(TASK TO COMPLETE) List every line of the data below that contains the string "kern". Case counts, so uppercase and lowercase letters must match exactly.
(begin)
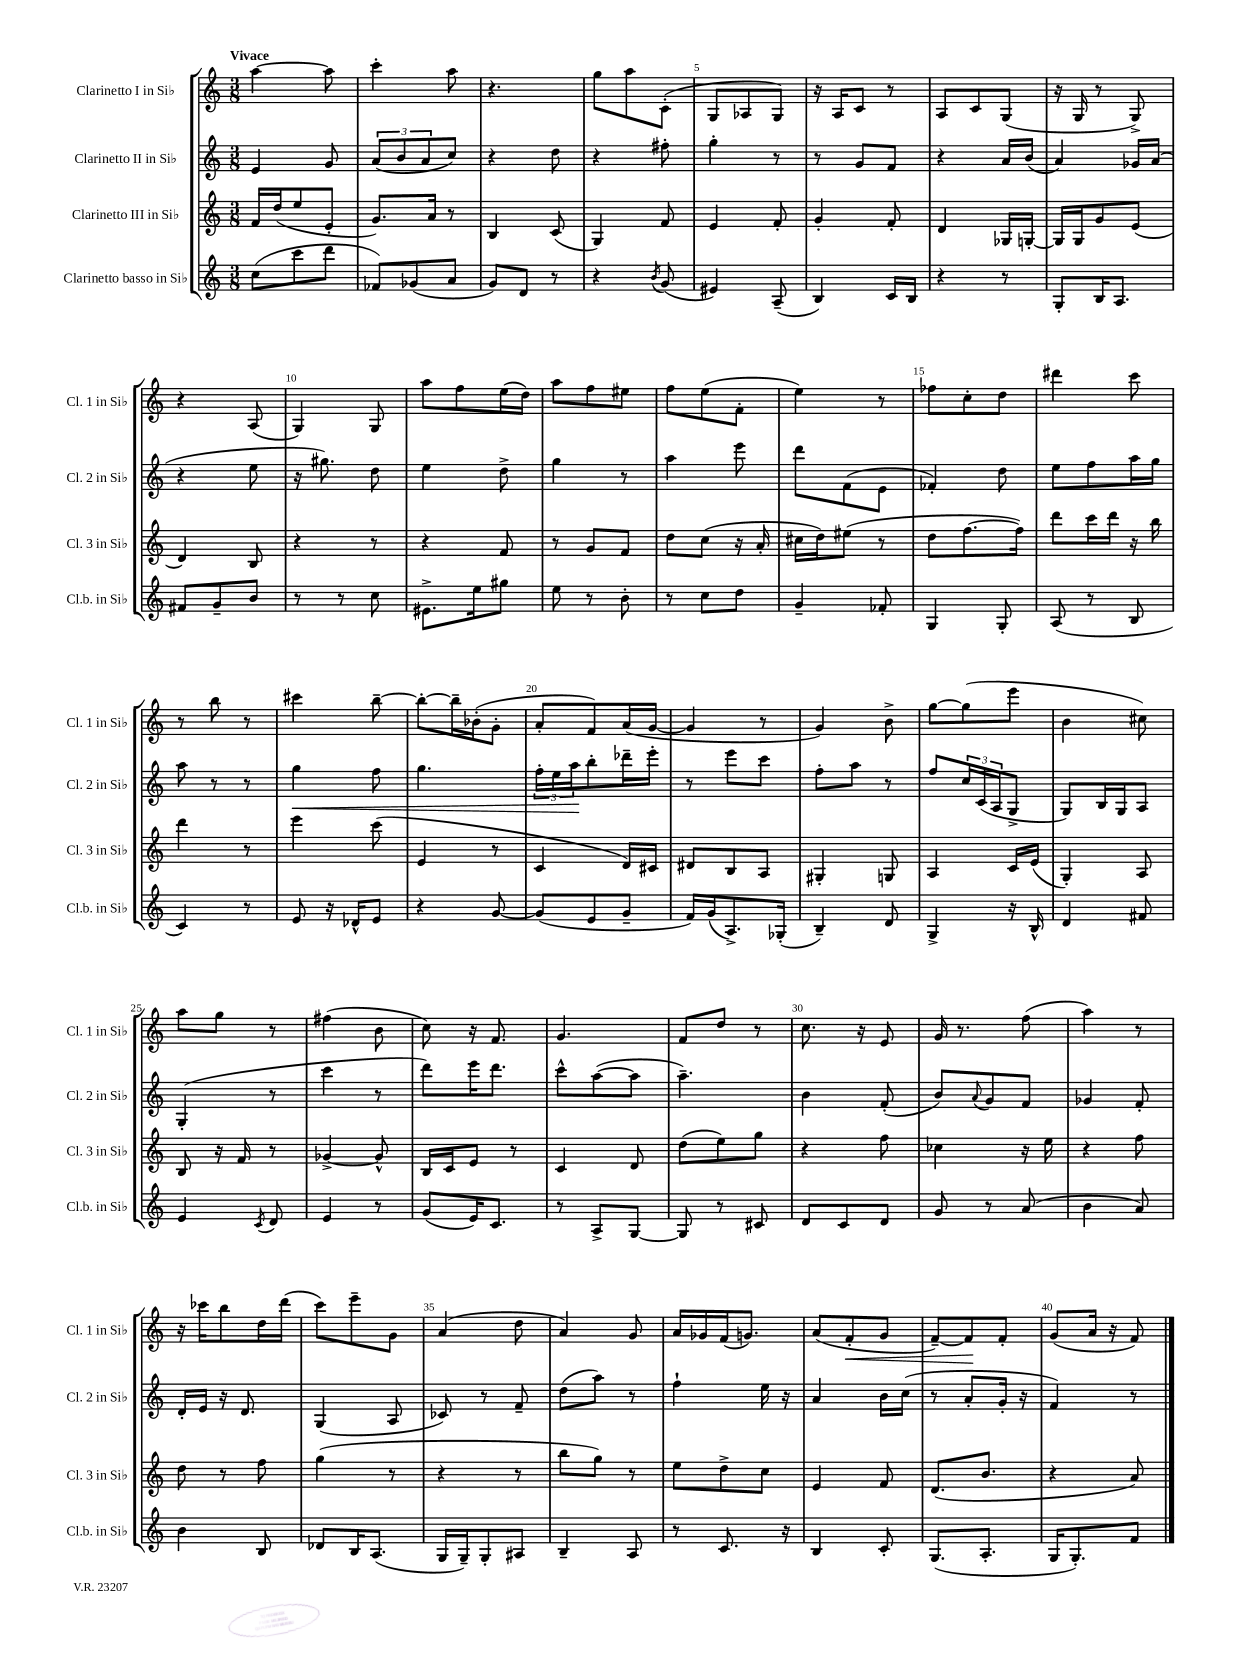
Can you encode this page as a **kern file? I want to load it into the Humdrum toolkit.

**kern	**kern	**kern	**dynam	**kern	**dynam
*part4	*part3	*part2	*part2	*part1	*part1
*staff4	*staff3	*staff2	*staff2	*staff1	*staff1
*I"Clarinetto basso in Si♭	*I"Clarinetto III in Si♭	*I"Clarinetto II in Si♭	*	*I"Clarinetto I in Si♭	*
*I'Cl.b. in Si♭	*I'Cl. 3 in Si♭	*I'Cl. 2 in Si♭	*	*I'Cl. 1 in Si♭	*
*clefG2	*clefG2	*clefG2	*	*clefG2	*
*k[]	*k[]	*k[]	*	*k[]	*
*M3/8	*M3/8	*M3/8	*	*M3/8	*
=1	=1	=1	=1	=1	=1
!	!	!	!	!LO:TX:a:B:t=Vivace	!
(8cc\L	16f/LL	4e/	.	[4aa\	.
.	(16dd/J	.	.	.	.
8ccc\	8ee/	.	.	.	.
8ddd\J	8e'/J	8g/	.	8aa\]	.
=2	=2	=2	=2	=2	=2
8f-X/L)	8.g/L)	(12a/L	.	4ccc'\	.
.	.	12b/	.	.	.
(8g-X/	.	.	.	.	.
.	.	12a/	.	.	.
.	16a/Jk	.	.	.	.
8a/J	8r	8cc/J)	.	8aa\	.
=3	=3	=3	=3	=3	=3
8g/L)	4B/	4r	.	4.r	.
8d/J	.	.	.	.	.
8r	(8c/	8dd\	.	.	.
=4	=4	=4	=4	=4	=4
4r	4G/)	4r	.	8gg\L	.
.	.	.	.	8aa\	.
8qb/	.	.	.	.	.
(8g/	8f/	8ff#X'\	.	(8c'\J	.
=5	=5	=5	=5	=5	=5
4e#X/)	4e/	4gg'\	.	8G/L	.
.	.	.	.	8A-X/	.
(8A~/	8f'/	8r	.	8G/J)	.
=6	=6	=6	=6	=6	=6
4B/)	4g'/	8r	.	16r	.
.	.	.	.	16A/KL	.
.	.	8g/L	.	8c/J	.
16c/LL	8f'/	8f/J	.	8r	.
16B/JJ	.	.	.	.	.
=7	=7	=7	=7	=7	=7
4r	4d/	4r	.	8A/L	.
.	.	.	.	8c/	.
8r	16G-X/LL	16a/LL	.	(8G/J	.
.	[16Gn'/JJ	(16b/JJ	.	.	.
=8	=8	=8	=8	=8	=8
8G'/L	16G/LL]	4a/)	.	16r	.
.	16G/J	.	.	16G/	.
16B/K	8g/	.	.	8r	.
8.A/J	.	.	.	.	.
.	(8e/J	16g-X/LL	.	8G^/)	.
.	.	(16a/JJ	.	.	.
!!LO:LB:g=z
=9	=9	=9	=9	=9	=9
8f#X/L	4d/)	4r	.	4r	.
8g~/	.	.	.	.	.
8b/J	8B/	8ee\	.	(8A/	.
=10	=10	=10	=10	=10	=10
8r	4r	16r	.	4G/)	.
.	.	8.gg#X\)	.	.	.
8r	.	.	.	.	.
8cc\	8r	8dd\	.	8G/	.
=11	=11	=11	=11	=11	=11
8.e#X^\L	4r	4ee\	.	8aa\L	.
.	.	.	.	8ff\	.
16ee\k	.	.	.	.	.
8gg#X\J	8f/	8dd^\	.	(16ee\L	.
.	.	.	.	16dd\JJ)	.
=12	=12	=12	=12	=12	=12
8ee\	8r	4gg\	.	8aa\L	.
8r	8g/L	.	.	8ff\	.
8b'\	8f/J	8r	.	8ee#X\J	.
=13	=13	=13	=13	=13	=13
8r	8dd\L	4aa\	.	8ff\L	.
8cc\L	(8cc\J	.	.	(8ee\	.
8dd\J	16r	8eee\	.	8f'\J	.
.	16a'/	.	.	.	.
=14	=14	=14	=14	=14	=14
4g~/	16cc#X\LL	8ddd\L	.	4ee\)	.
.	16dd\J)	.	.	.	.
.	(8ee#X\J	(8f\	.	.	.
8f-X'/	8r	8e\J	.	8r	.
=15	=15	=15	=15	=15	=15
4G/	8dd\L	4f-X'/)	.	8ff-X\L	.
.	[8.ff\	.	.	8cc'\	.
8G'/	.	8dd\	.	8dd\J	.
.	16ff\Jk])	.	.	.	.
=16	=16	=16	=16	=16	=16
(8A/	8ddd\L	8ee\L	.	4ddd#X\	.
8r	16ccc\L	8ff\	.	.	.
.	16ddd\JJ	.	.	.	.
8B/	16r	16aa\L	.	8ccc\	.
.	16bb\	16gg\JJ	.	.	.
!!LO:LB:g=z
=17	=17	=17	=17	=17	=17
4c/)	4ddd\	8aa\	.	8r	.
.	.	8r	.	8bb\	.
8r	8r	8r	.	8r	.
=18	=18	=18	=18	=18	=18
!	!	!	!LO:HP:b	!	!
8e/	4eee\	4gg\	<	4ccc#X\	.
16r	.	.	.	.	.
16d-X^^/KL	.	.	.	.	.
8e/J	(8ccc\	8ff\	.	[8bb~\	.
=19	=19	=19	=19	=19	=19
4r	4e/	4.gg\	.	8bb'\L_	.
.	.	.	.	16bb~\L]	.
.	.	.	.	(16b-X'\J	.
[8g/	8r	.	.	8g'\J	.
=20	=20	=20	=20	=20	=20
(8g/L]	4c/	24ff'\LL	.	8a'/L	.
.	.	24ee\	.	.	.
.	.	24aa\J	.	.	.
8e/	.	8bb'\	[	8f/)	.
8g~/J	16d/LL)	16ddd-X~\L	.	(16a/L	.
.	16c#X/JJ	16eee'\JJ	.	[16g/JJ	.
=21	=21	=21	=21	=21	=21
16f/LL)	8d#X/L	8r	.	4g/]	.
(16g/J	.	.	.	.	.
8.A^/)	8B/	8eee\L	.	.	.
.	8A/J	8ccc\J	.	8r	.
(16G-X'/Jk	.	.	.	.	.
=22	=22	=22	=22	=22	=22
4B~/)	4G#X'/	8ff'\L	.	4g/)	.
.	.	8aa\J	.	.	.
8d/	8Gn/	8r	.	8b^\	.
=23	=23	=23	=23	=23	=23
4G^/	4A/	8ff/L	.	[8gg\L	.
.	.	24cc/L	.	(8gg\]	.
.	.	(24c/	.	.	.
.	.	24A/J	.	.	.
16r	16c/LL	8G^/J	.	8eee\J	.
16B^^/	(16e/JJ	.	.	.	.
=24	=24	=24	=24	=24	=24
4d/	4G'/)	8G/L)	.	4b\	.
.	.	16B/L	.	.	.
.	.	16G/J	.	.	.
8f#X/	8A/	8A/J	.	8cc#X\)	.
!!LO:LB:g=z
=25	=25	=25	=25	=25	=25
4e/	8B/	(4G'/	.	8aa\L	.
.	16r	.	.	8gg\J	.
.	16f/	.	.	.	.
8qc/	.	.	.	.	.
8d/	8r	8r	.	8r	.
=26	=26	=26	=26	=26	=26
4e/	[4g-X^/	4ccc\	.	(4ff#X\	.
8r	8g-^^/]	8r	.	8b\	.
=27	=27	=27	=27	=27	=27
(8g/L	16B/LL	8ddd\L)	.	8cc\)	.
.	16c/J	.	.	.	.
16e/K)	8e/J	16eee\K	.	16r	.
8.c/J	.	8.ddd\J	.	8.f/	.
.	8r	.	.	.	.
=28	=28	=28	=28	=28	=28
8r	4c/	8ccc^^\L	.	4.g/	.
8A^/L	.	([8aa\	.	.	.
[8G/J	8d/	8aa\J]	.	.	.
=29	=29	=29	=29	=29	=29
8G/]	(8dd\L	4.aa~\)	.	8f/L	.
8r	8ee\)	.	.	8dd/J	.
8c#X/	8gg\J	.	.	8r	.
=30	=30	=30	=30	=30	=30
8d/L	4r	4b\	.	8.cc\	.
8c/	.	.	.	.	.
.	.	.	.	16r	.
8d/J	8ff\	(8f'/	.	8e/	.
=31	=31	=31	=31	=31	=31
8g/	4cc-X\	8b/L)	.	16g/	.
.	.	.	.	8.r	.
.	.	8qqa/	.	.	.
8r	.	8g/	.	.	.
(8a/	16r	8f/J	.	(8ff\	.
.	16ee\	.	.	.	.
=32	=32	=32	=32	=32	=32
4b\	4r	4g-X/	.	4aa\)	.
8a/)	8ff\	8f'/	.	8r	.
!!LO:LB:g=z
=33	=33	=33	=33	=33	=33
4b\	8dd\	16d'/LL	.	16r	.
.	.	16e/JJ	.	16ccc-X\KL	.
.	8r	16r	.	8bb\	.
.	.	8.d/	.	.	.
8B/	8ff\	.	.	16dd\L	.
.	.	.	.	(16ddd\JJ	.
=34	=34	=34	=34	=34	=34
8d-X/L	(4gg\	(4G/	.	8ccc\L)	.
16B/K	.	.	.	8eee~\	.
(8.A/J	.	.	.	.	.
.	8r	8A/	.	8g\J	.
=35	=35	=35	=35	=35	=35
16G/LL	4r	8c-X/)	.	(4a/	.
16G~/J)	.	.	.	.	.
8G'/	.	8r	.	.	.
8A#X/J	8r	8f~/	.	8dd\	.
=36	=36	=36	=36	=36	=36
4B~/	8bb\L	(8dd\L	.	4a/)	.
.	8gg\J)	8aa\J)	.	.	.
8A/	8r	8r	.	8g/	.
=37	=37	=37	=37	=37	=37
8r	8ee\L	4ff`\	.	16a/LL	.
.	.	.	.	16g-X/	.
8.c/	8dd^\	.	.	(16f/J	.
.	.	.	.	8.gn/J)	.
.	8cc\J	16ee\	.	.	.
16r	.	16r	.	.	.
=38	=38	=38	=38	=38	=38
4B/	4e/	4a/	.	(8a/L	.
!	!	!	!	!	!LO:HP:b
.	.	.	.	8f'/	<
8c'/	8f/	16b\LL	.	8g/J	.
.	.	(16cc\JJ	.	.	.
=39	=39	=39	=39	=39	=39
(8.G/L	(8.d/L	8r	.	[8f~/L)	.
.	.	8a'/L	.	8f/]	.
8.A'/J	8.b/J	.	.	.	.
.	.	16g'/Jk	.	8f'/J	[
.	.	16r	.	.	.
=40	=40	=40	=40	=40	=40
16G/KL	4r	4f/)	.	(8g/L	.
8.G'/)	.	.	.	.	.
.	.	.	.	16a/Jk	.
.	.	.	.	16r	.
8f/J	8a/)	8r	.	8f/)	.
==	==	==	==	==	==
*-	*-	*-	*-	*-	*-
(end)
(COMPLETE ANSWER)
Can you encode this page as a **kern file? I want to load it into the Humdrum toolkit.
**kern	**kern	**kern	**dynam	**kern	**dynam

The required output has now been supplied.